Action item: For this exercise, restate every line below word for word and drop the images.

Given data:

┌──

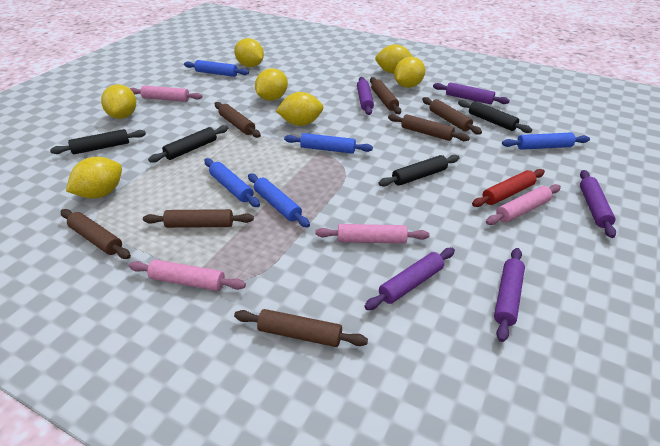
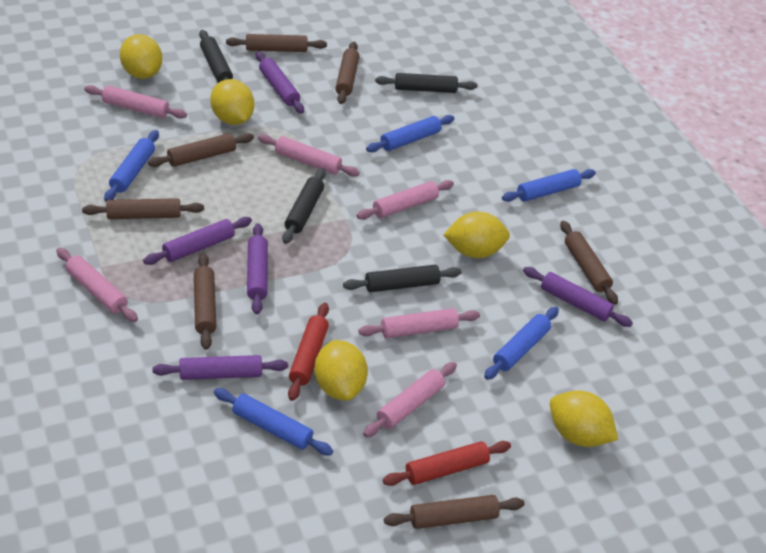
pink rolling pin: 4 -> 6
red rolling pin: 1 -> 2
yellow lemon: 7 -> 5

└──

Task solution:
pink rolling pin: 4 -> 6
red rolling pin: 1 -> 2
yellow lemon: 7 -> 5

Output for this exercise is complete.